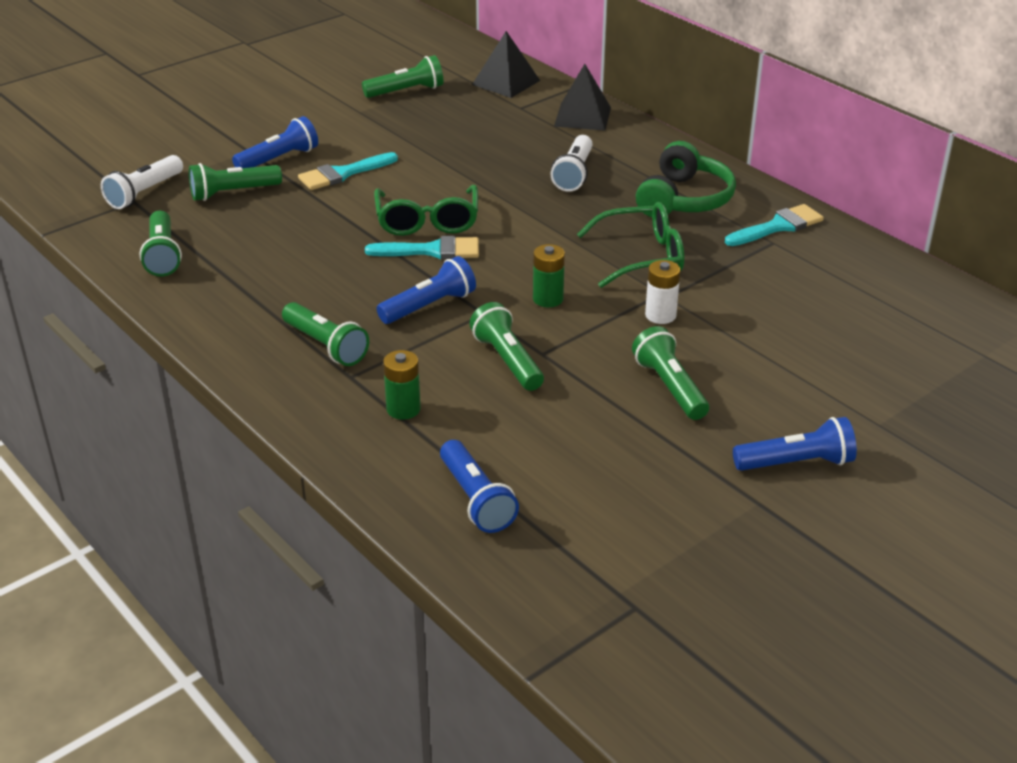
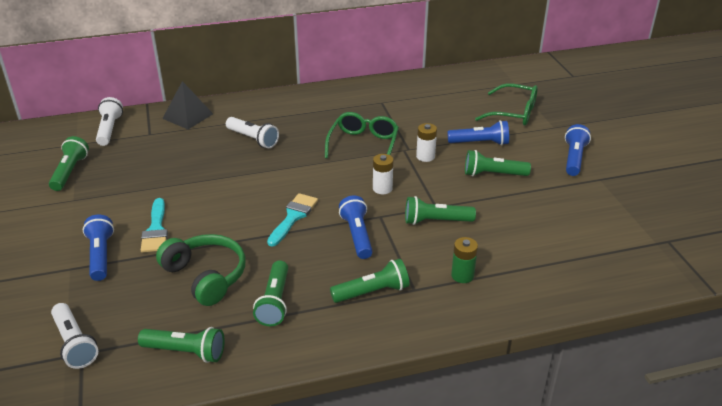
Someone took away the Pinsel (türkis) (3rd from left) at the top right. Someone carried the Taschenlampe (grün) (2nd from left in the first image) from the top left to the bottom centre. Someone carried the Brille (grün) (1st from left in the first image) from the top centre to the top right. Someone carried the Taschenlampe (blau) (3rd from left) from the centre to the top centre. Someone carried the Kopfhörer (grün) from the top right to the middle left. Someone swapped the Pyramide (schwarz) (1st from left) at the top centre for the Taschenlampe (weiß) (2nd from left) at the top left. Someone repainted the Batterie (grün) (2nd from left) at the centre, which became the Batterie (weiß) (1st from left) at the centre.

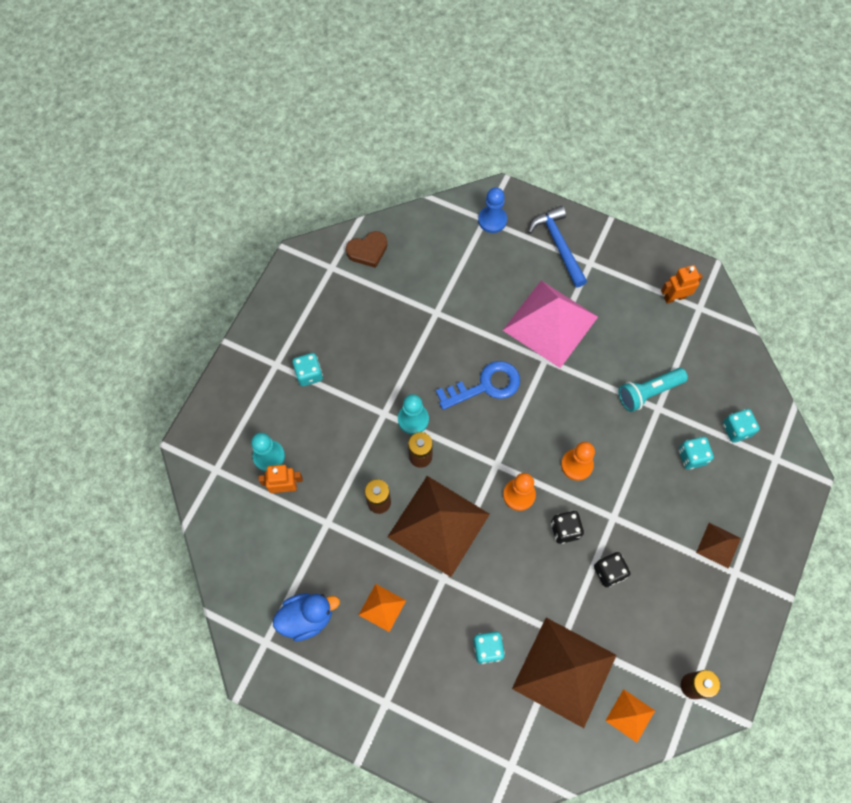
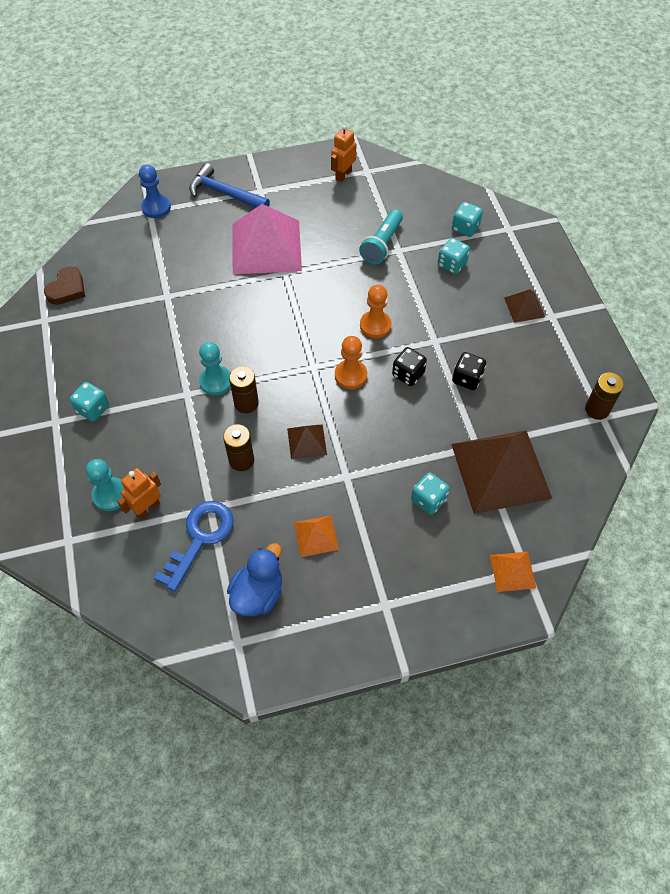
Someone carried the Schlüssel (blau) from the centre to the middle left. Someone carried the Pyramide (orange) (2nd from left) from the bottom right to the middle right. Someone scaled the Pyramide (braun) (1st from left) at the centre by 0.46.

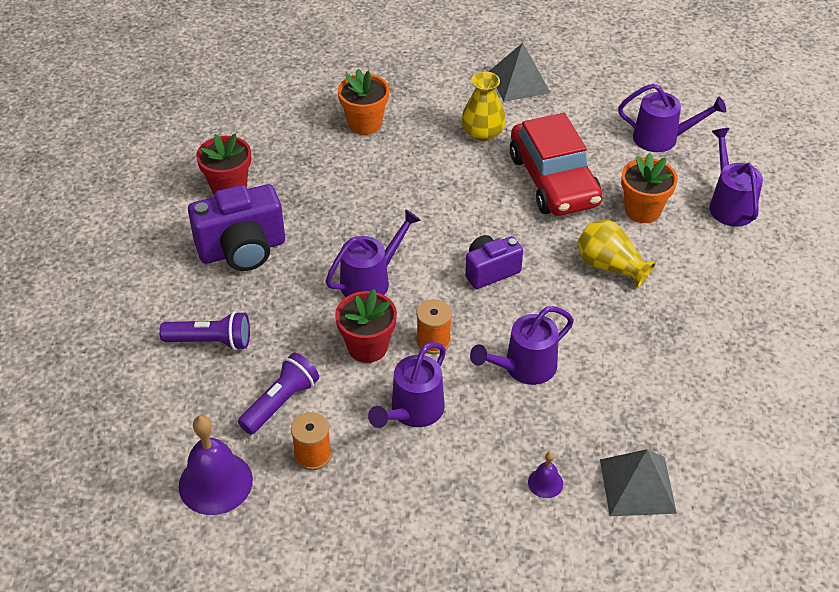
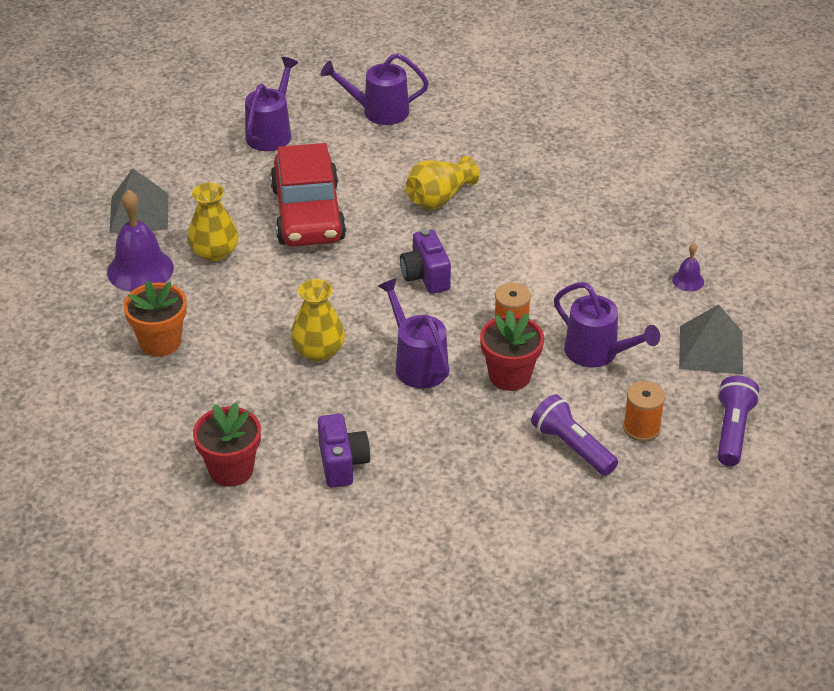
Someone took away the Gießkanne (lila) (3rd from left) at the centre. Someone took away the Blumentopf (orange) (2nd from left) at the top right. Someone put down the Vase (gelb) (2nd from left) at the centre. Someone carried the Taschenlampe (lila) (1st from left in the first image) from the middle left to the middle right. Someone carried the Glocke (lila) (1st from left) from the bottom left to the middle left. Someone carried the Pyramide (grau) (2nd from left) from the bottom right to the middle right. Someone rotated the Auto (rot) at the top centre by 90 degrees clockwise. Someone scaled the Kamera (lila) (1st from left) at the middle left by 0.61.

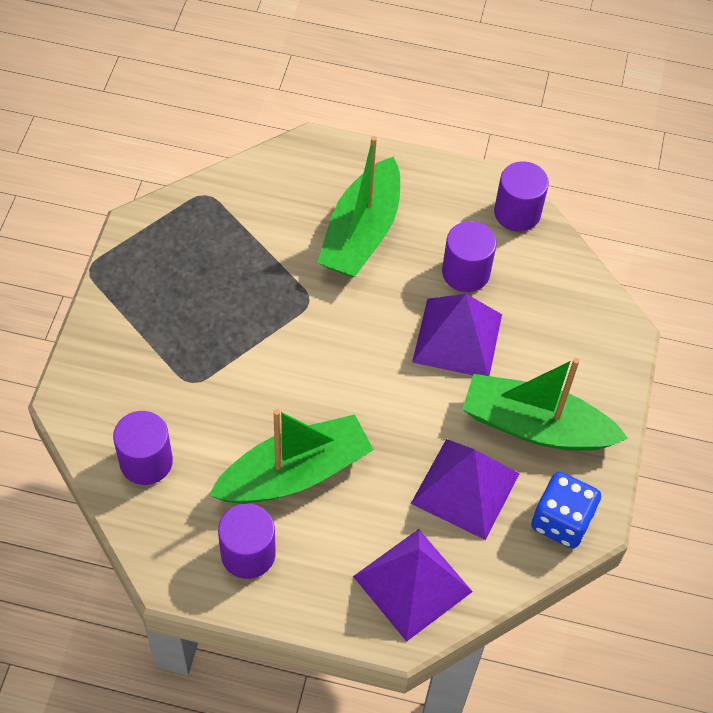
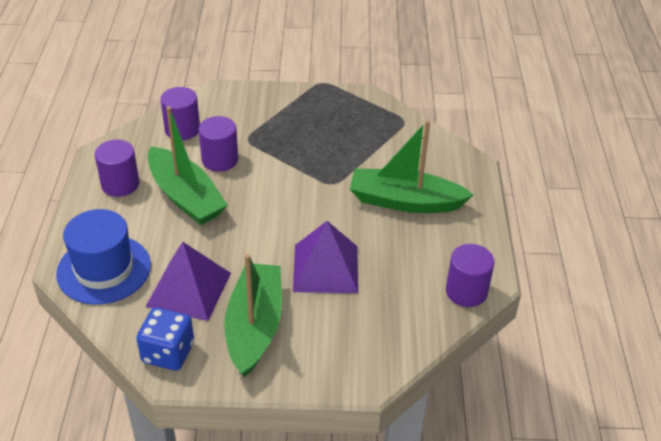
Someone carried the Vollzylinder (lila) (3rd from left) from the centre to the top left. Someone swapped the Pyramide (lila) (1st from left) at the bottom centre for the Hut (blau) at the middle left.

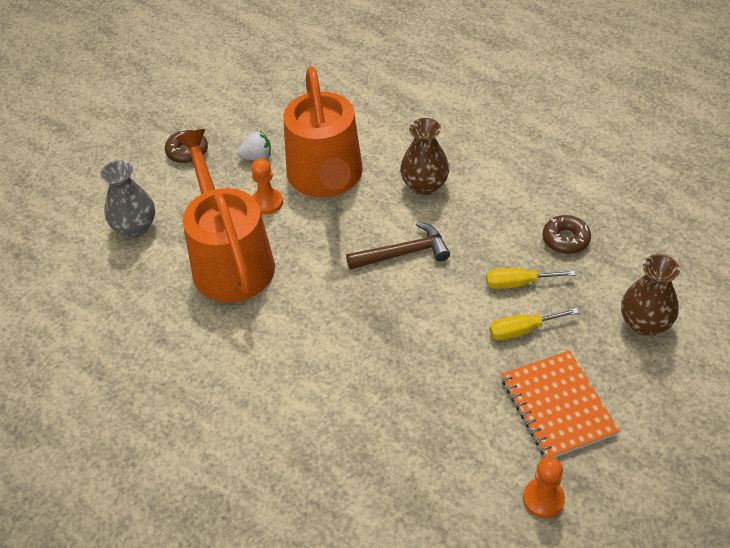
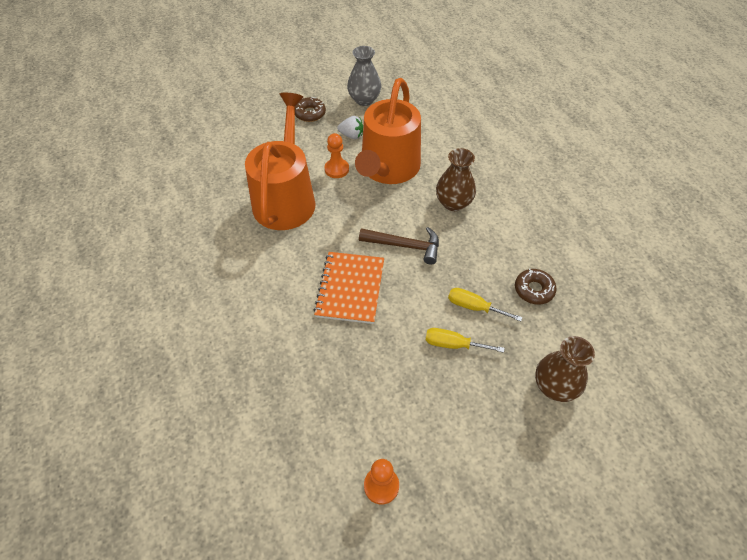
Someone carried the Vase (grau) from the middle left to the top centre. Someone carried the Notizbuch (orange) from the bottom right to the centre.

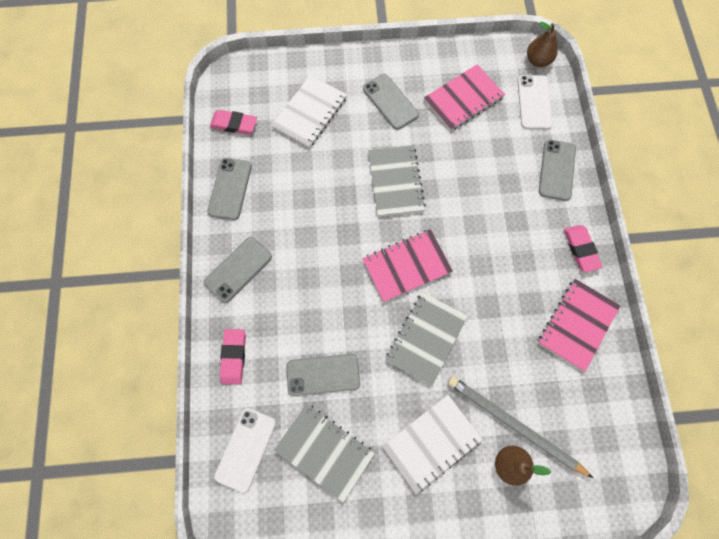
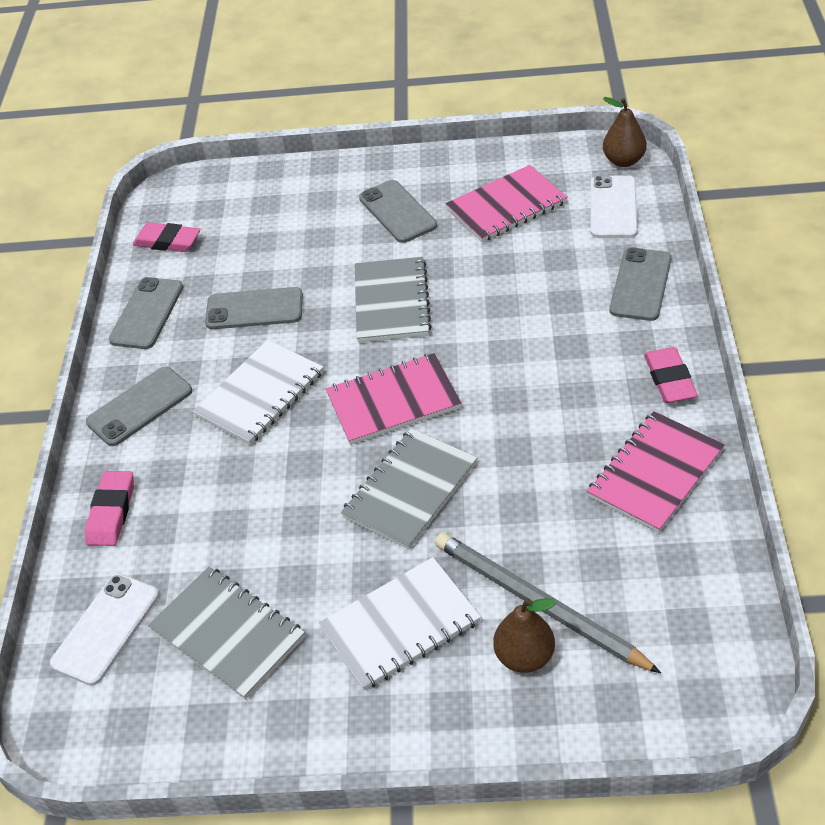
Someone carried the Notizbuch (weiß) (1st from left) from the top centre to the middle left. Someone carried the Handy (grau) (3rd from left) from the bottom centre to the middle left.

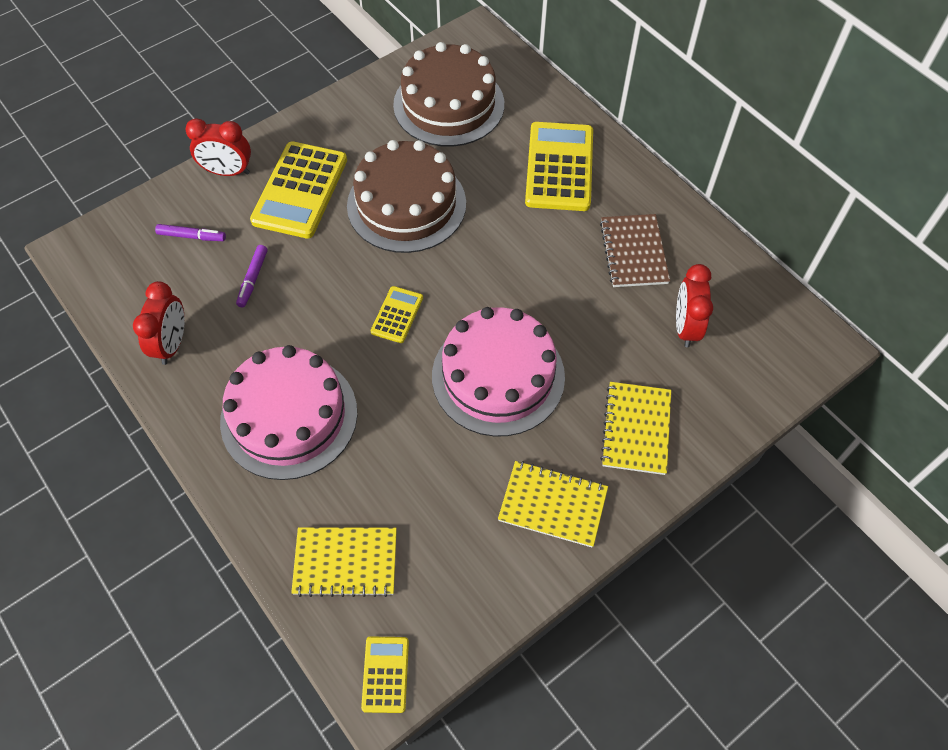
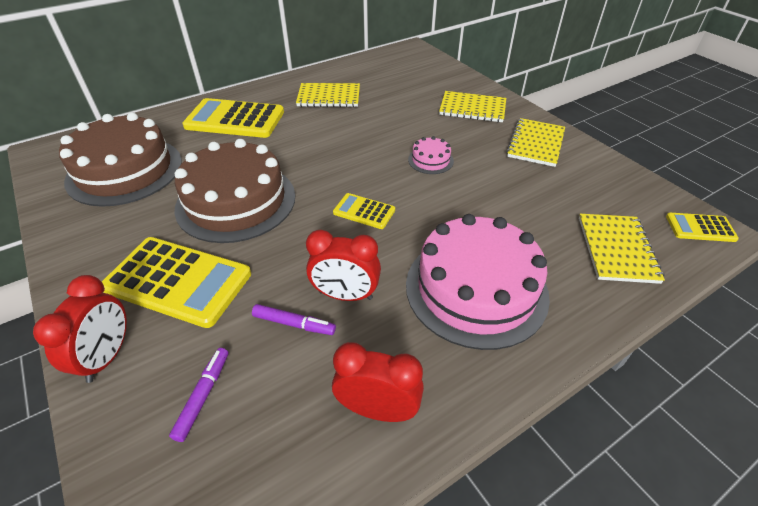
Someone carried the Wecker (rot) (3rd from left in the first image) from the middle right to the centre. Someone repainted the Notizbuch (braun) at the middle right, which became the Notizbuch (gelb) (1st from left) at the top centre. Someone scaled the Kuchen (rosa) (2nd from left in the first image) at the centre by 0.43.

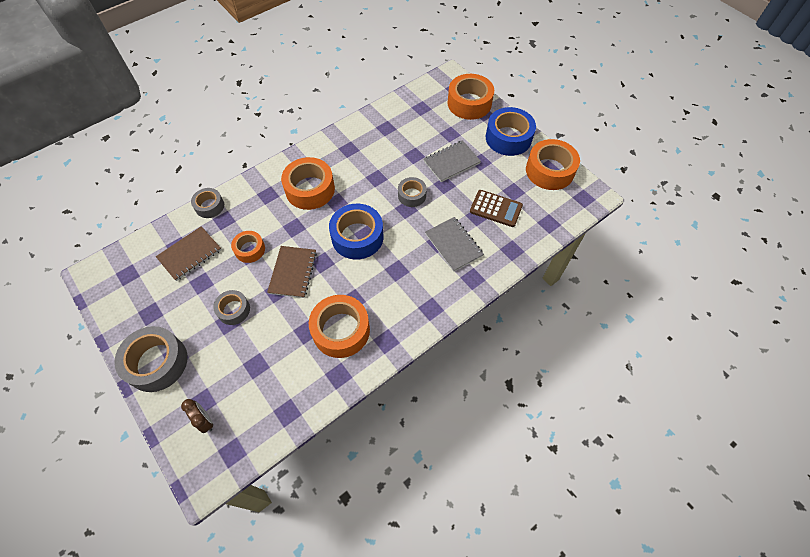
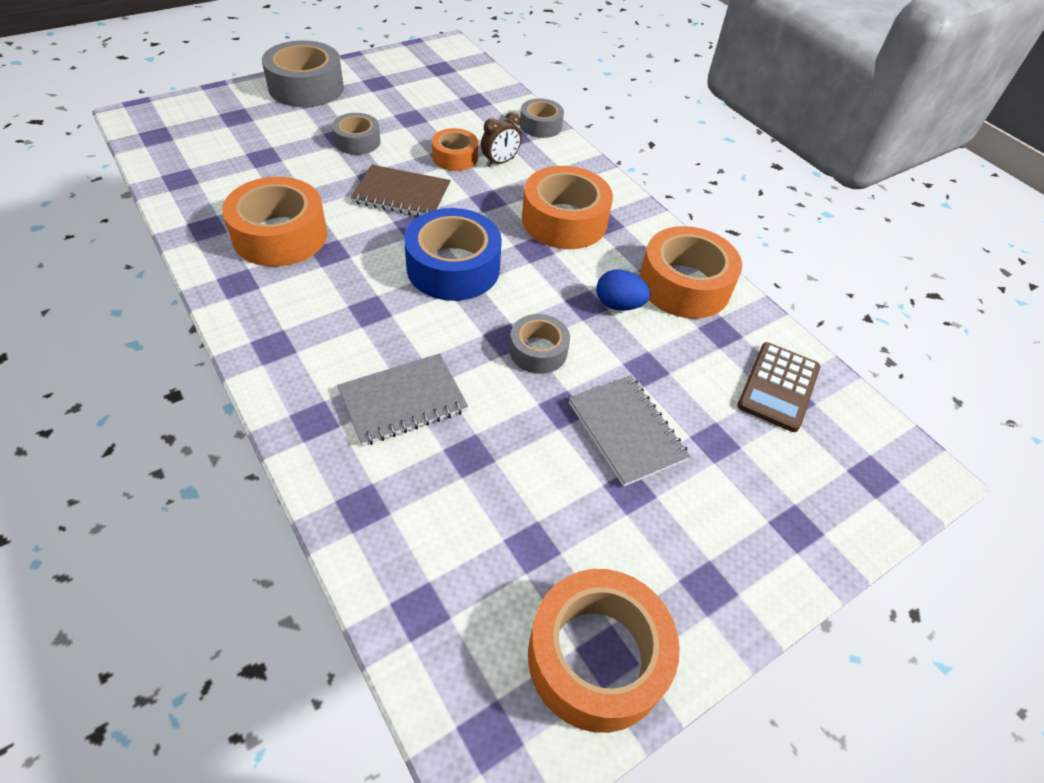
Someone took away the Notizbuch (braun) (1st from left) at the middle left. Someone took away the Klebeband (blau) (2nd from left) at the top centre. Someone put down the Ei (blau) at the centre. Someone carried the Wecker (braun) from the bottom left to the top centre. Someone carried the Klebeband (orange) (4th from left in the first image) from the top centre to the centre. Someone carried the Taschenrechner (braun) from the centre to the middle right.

☆ ☆ ☆ ☆ ☆

What is expected: For this exercise, transcribe the data above line by line, exactly, with pictures omitted.

Reply to the exercise:
Someone took away the Pinsel (türkis) (3rd from left) at the top right. Someone carried the Taschenlampe (grün) (2nd from left in the first image) from the top left to the bottom centre. Someone carried the Brille (grün) (1st from left in the first image) from the top centre to the top right. Someone carried the Taschenlampe (blau) (3rd from left) from the centre to the top centre. Someone carried the Kopfhörer (grün) from the top right to the middle left. Someone swapped the Pyramide (schwarz) (1st from left) at the top centre for the Taschenlampe (weiß) (2nd from left) at the top left. Someone repainted the Batterie (grün) (2nd from left) at the centre, which became the Batterie (weiß) (1st from left) at the centre.

Someone carried the Schlüssel (blau) from the centre to the middle left. Someone carried the Pyramide (orange) (2nd from left) from the bottom right to the middle right. Someone scaled the Pyramide (braun) (1st from left) at the centre by 0.46.

Someone took away the Gießkanne (lila) (3rd from left) at the centre. Someone took away the Blumentopf (orange) (2nd from left) at the top right. Someone put down the Vase (gelb) (2nd from left) at the centre. Someone carried the Taschenlampe (lila) (1st from left in the first image) from the middle left to the middle right. Someone carried the Glocke (lila) (1st from left) from the bottom left to the middle left. Someone carried the Pyramide (grau) (2nd from left) from the bottom right to the middle right. Someone rotated the Auto (rot) at the top centre by 90 degrees clockwise. Someone scaled the Kamera (lila) (1st from left) at the middle left by 0.61.

Someone carried the Vollzylinder (lila) (3rd from left) from the centre to the top left. Someone swapped the Pyramide (lila) (1st from left) at the bottom centre for the Hut (blau) at the middle left.

Someone carried the Vase (grau) from the middle left to the top centre. Someone carried the Notizbuch (orange) from the bottom right to the centre.

Someone carried the Notizbuch (weiß) (1st from left) from the top centre to the middle left. Someone carried the Handy (grau) (3rd from left) from the bottom centre to the middle left.

Someone carried the Wecker (rot) (3rd from left in the first image) from the middle right to the centre. Someone repainted the Notizbuch (braun) at the middle right, which became the Notizbuch (gelb) (1st from left) at the top centre. Someone scaled the Kuchen (rosa) (2nd from left in the first image) at the centre by 0.43.

Someone took away the Notizbuch (braun) (1st from left) at the middle left. Someone took away the Klebeband (blau) (2nd from left) at the top centre. Someone put down the Ei (blau) at the centre. Someone carried the Wecker (braun) from the bottom left to the top centre. Someone carried the Klebeband (orange) (4th from left in the first image) from the top centre to the centre. Someone carried the Taschenrechner (braun) from the centre to the middle right.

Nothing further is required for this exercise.